What this task involves =>
Print the lines that run from the line with "BAT203: 3.7V (plus" to the line with "U233: NOT 74LS04", keeping both end lines, exactly as they appear in the entries below, and nothing else.

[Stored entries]
┄┄┄┄┄┄

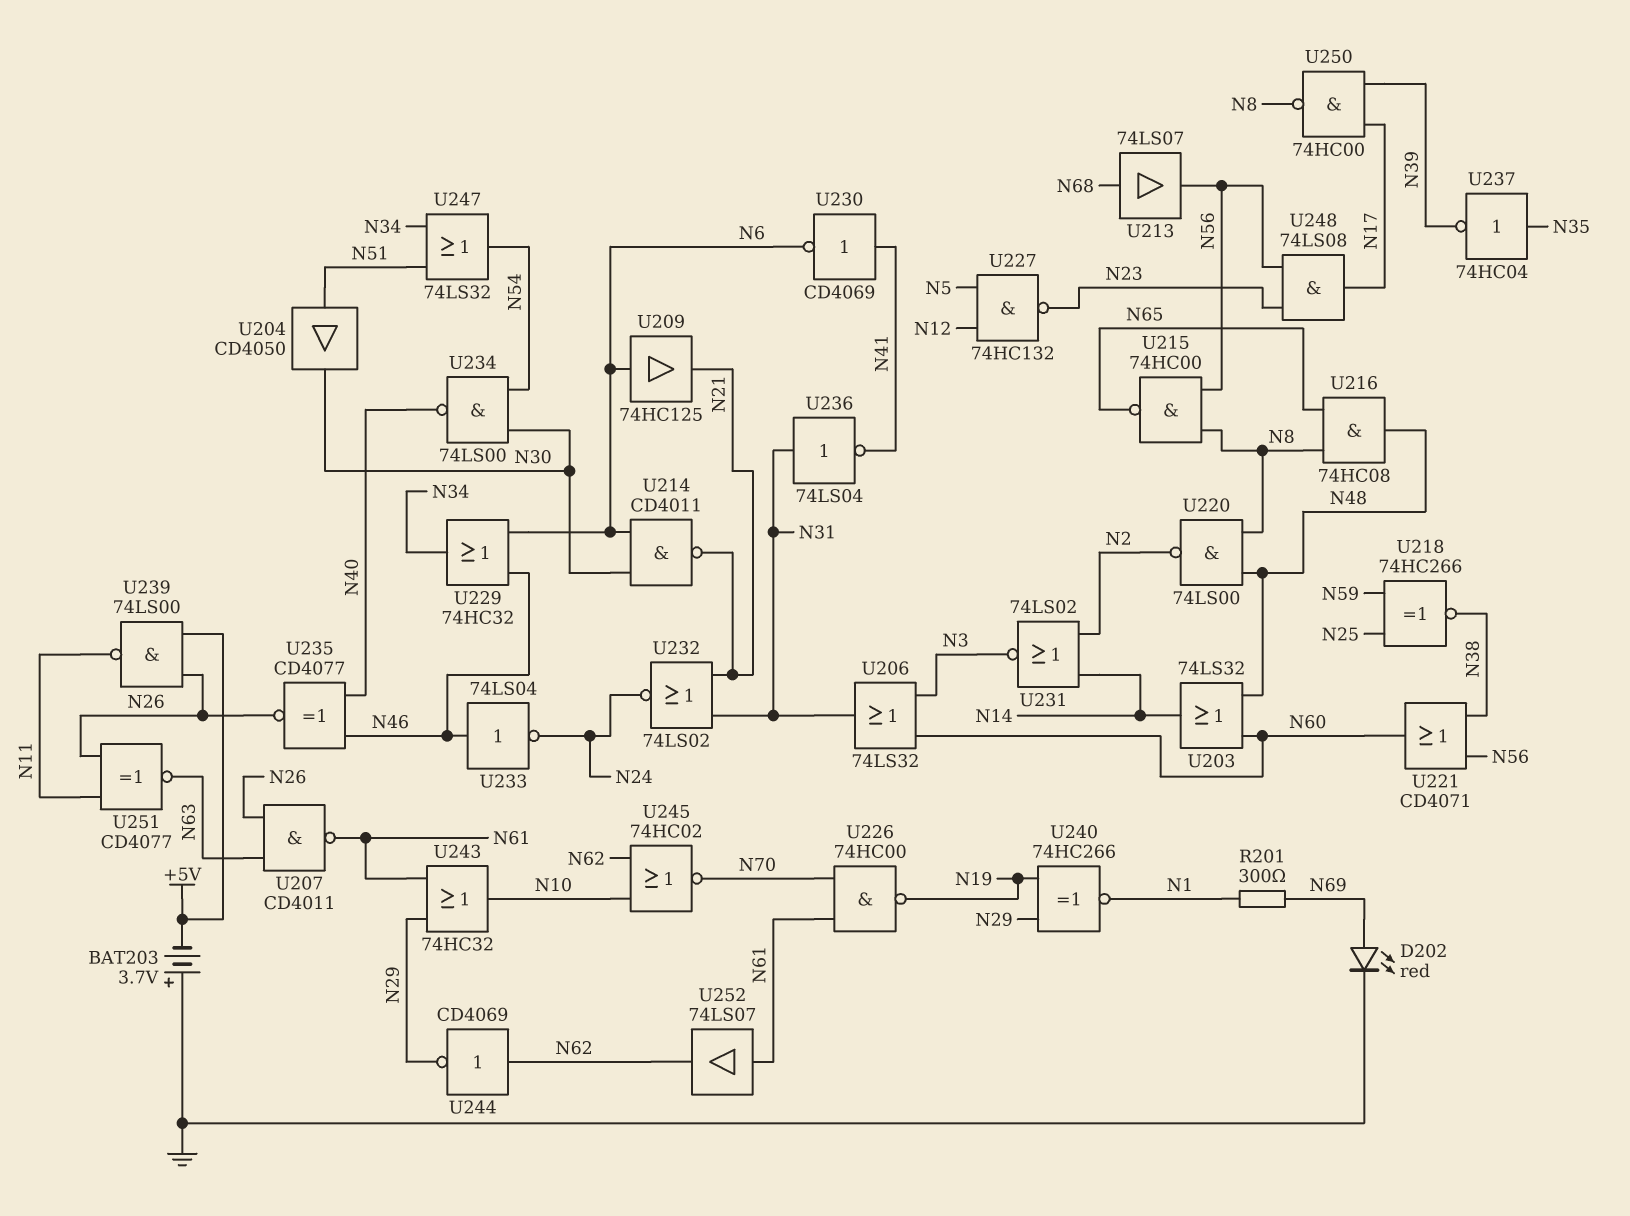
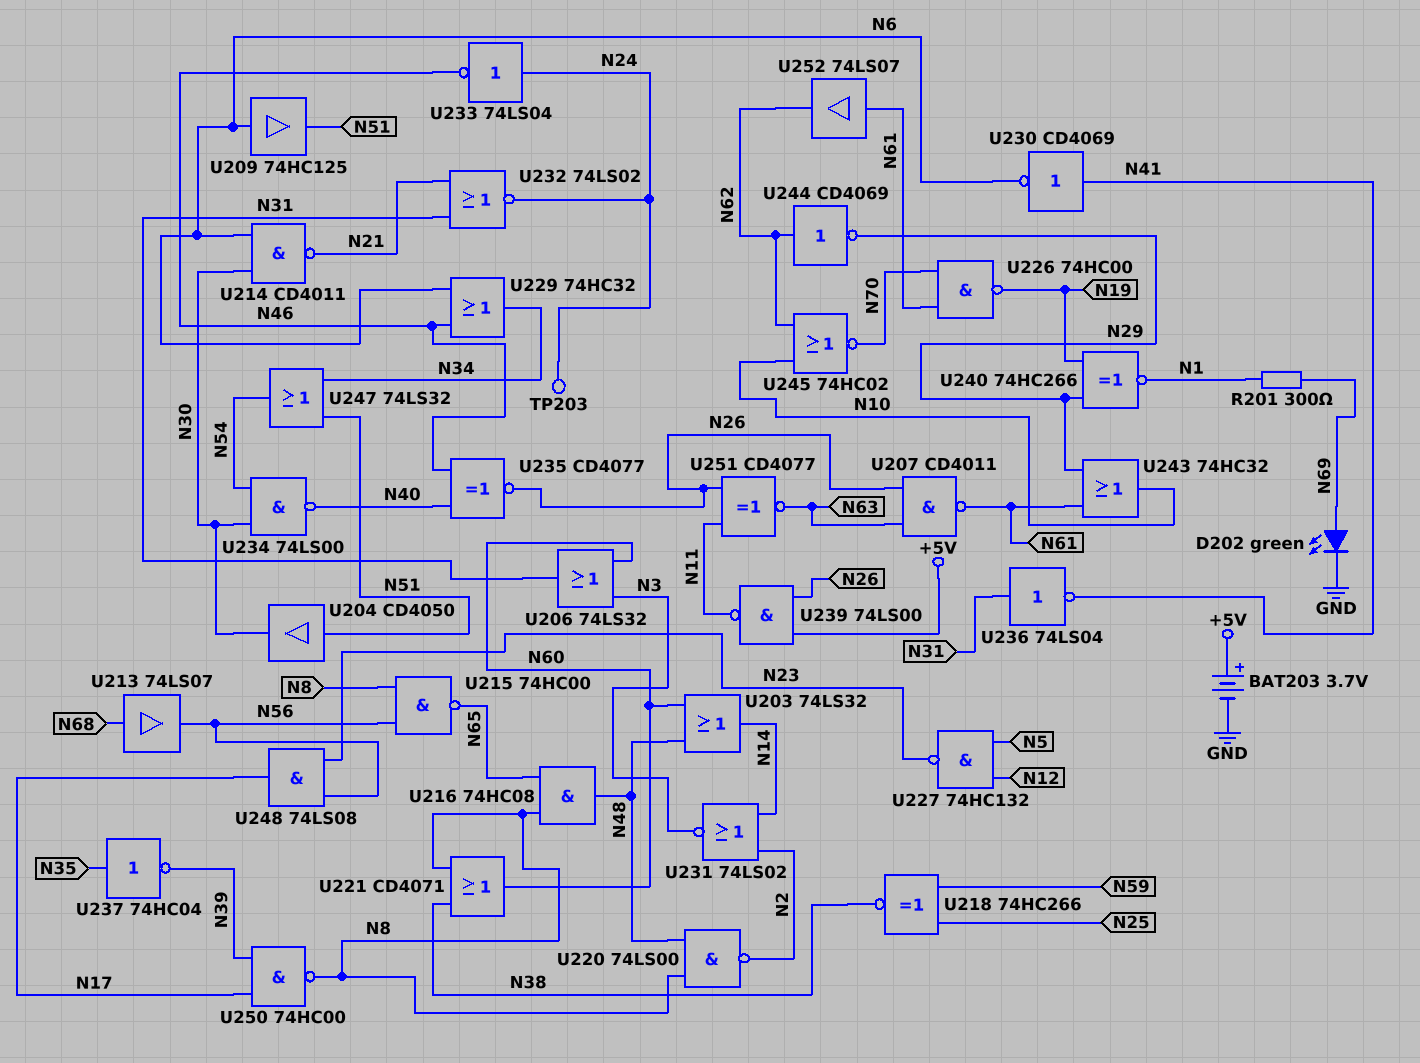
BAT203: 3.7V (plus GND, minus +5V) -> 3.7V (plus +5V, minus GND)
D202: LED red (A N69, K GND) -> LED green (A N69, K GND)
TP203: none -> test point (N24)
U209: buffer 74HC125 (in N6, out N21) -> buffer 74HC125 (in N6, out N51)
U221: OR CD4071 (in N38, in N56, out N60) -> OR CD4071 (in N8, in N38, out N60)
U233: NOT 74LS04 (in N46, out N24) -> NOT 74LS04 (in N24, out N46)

┄┄┄┄┄┄

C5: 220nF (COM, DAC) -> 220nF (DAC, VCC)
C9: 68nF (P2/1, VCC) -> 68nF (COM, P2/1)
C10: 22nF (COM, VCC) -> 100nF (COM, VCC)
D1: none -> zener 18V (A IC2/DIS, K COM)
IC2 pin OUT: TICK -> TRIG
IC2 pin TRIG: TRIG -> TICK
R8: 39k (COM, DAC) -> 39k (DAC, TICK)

┄┄┄┄┄┄

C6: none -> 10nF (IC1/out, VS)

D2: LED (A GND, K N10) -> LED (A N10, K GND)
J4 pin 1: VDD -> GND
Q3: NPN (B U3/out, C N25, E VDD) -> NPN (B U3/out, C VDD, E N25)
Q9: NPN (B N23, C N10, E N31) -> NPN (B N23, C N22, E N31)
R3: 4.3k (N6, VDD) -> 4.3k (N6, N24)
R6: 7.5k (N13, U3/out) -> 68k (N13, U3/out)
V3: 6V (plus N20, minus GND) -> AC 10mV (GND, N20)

┄┄┄┄┄┄

Result for this task =>
BAT203: 3.7V (plus GND, minus +5V) -> 3.7V (plus +5V, minus GND)
D202: LED red (A N69, K GND) -> LED green (A N69, K GND)
TP203: none -> test point (N24)
U209: buffer 74HC125 (in N6, out N21) -> buffer 74HC125 (in N6, out N51)
U221: OR CD4071 (in N38, in N56, out N60) -> OR CD4071 (in N8, in N38, out N60)
U233: NOT 74LS04 (in N46, out N24) -> NOT 74LS04 (in N24, out N46)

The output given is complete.